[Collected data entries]
┄┄┄┄┄┄
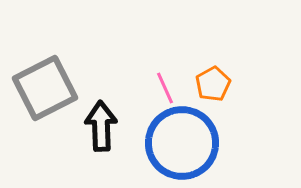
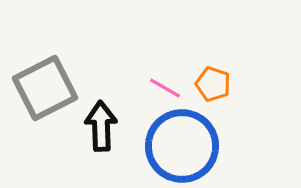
orange pentagon: rotated 24 degrees counterclockwise
pink line: rotated 36 degrees counterclockwise
blue circle: moved 3 px down
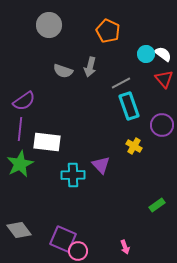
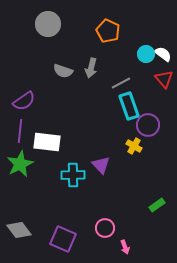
gray circle: moved 1 px left, 1 px up
gray arrow: moved 1 px right, 1 px down
purple circle: moved 14 px left
purple line: moved 2 px down
pink circle: moved 27 px right, 23 px up
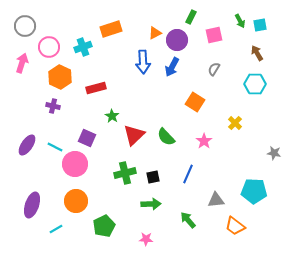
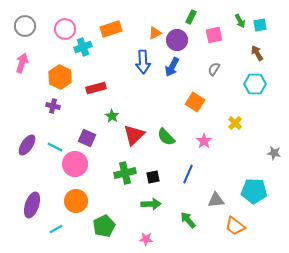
pink circle at (49, 47): moved 16 px right, 18 px up
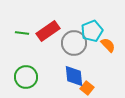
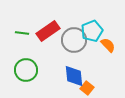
┄┄┄┄┄┄
*Job*: Set down every line of the listing above word for word, leaving out the pictures.

*Expected answer*:
orange pentagon: rotated 24 degrees counterclockwise
pink line: rotated 36 degrees counterclockwise
blue circle: moved 3 px down
gray circle: moved 1 px left, 1 px up
gray arrow: moved 1 px right, 1 px down
purple circle: moved 14 px left
purple line: moved 2 px down
pink circle: moved 27 px right, 23 px up
pink circle at (49, 47): moved 16 px right, 18 px up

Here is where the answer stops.